*** Information shown Section Begins ***
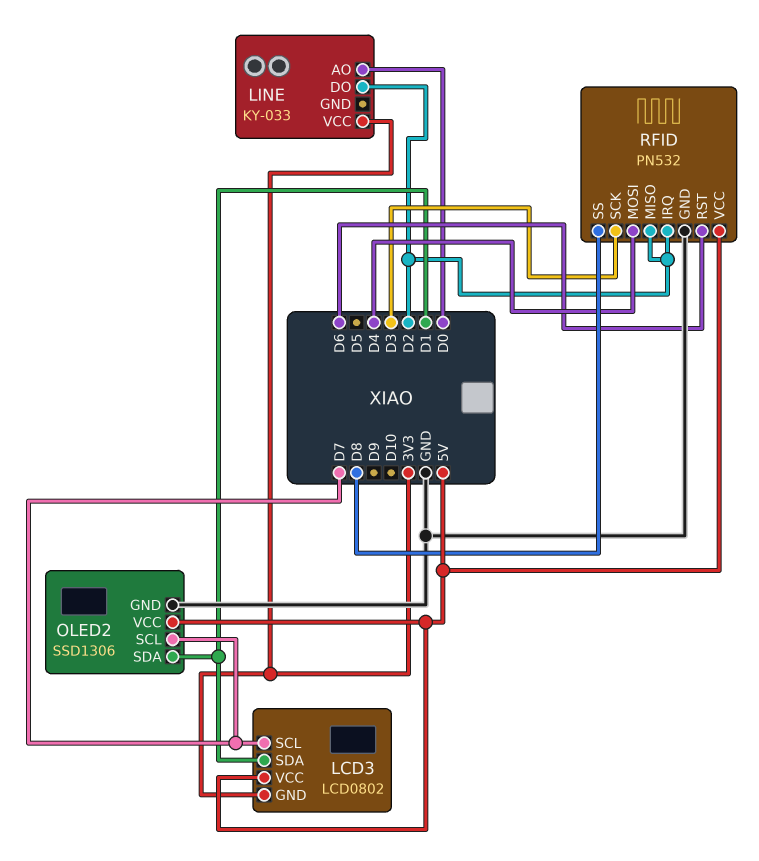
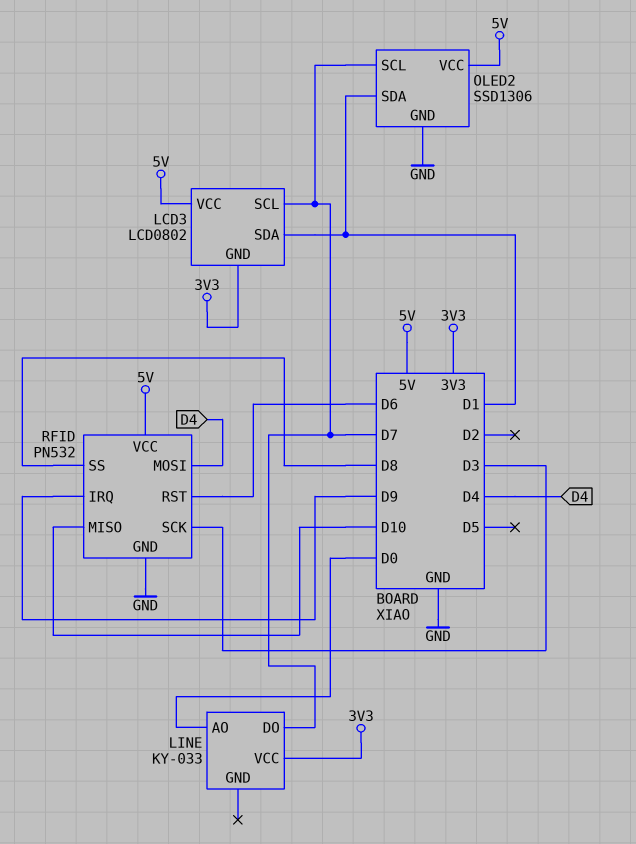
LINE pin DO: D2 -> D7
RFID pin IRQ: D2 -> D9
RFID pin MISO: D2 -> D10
*** Information shown Section Ends ***
*** Information shown Section Begins ***
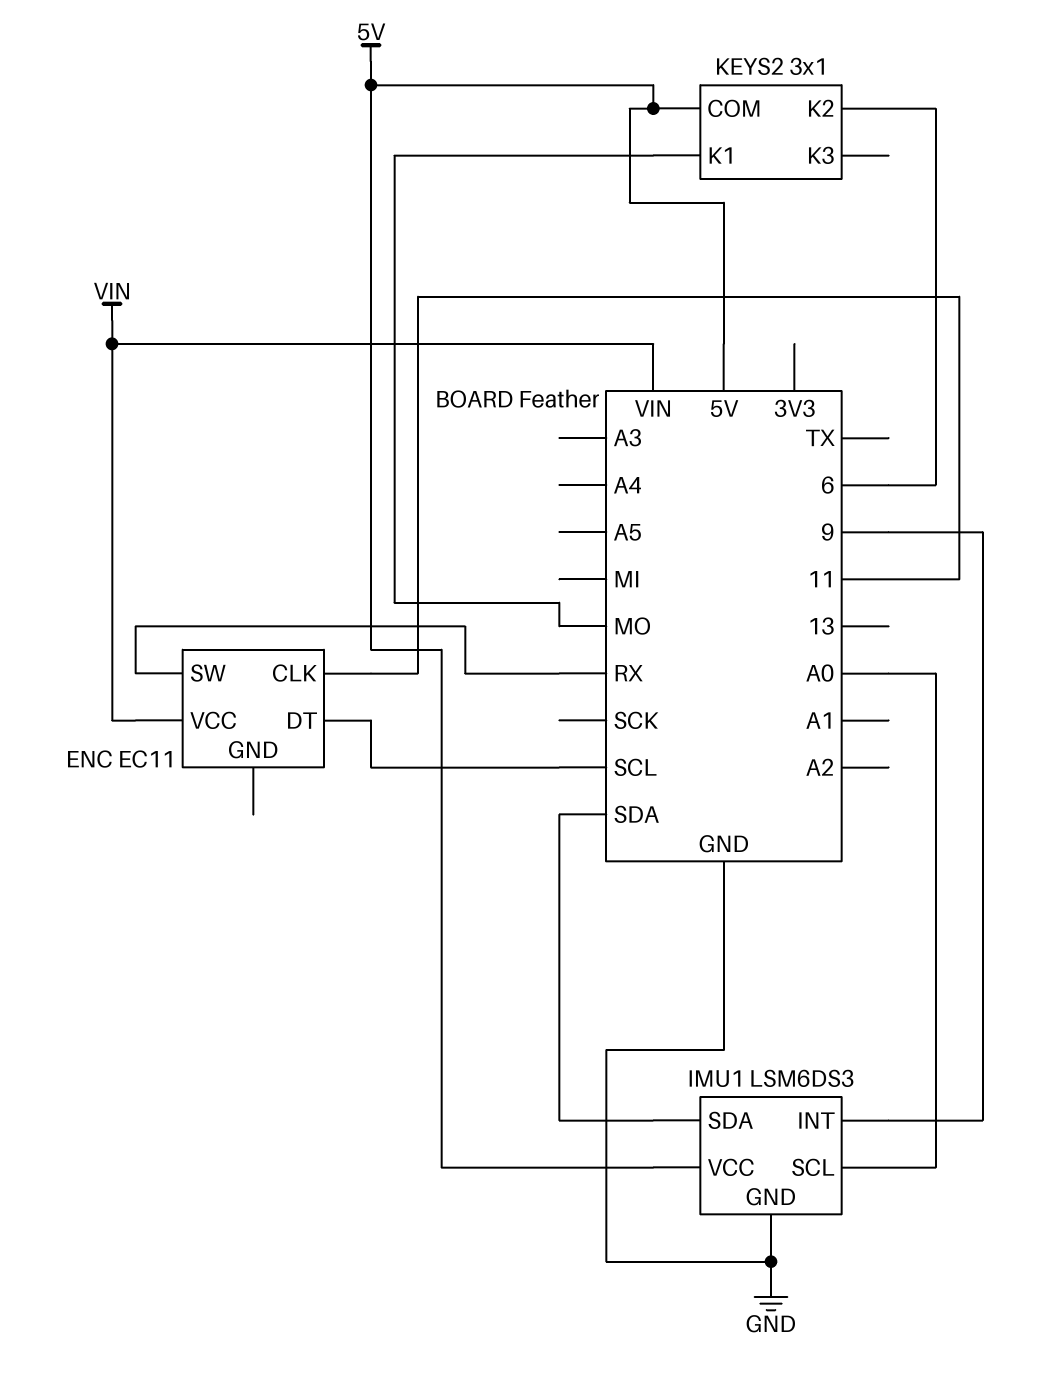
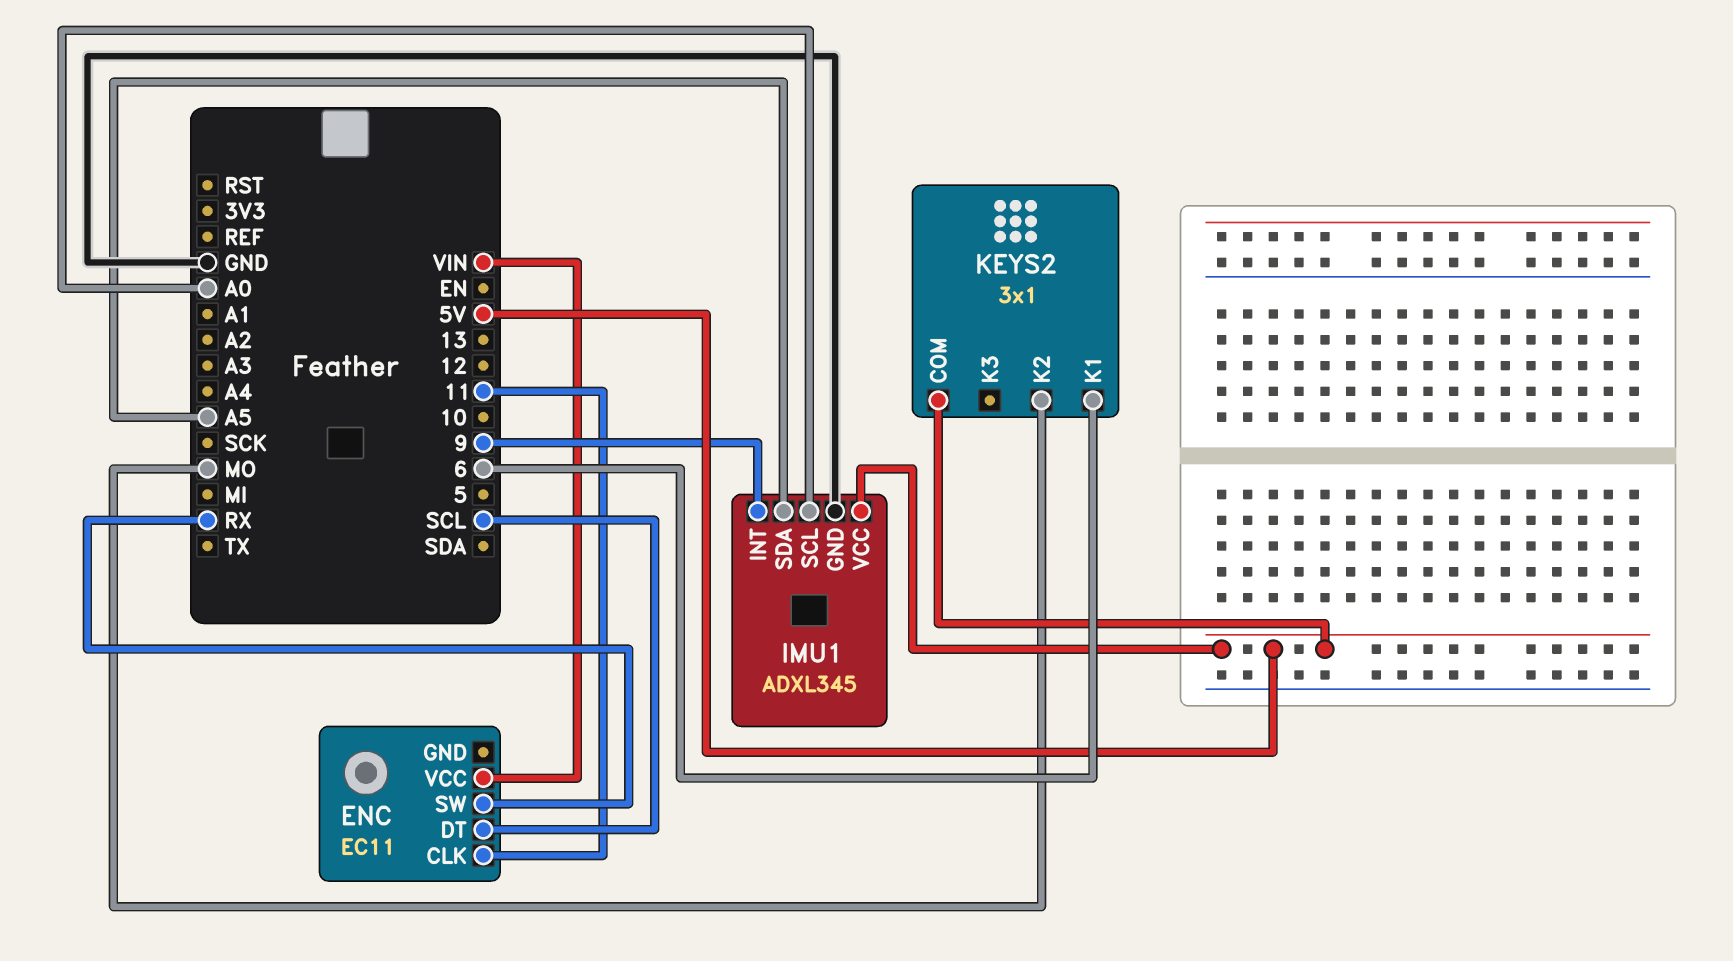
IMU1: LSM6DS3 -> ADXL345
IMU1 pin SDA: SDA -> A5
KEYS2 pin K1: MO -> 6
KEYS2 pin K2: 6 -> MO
*** Information shown Section Ends ***
• **Task directions**:
All lines in the listing above between the line with "IMU1 pin SDA: SDA -> A5" and the line with "KEYS2 pin K2: 6 -> MO", inclusive, should be set down exactly, and no line outside that range.

• **Answer space**:
IMU1 pin SDA: SDA -> A5
KEYS2 pin K1: MO -> 6
KEYS2 pin K2: 6 -> MO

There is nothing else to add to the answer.